··· Task material ···

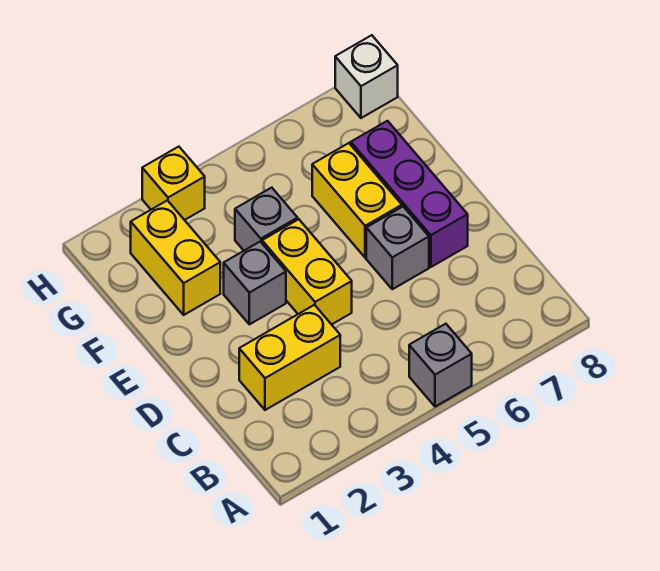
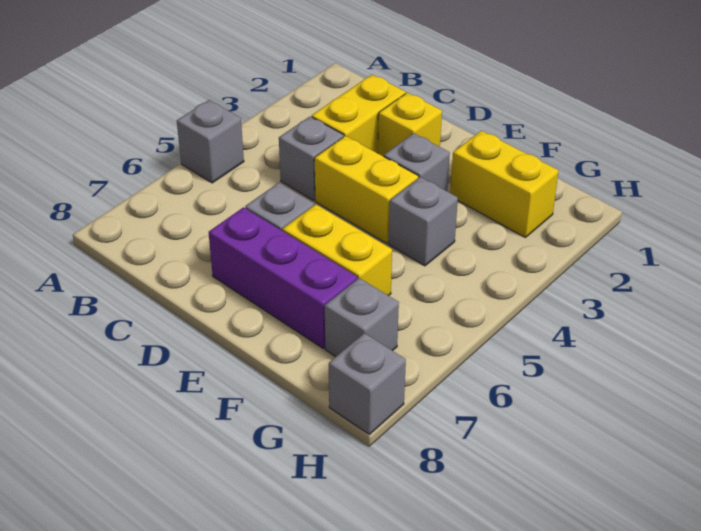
none -> grey brick C4 level 1
none -> grey brick G7 level 1
yellow brick H3 level 1 -> yellow brick D2 level 1
white brick H8 level 1 -> grey brick H8 level 1

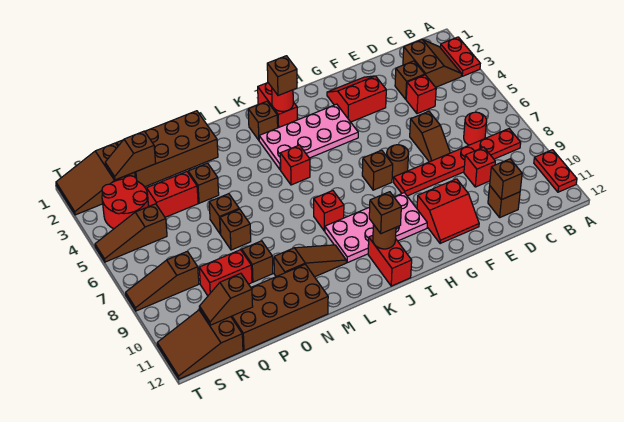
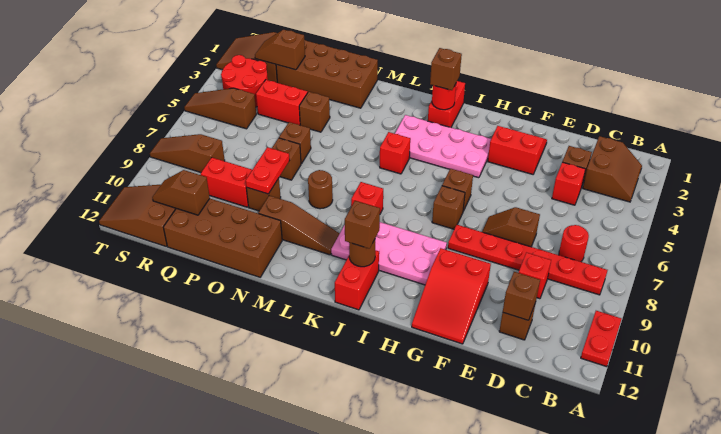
red plate A2:A3 level 1 -> red plate O8:O9 level 2
brown slope E6:E7 level 1 top 6 -> brown slope E7:F7 level 1 top E
red slope F10:G11 level 1 top 10 -> red slope F10:G12 level 1 top 10
brown round brick G7 level 1 -> brown round brick M8 level 1
brown brick K2 level 1 -> brown brick H6 level 1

···

■ Work instructions ■
The lines to return run from the one containing "red slope F10:G11" through the last line of the material above. Please reproduce them exactly.

■ Reply ■
red slope F10:G11 level 1 top 10 -> red slope F10:G12 level 1 top 10
brown round brick G7 level 1 -> brown round brick M8 level 1
brown brick K2 level 1 -> brown brick H6 level 1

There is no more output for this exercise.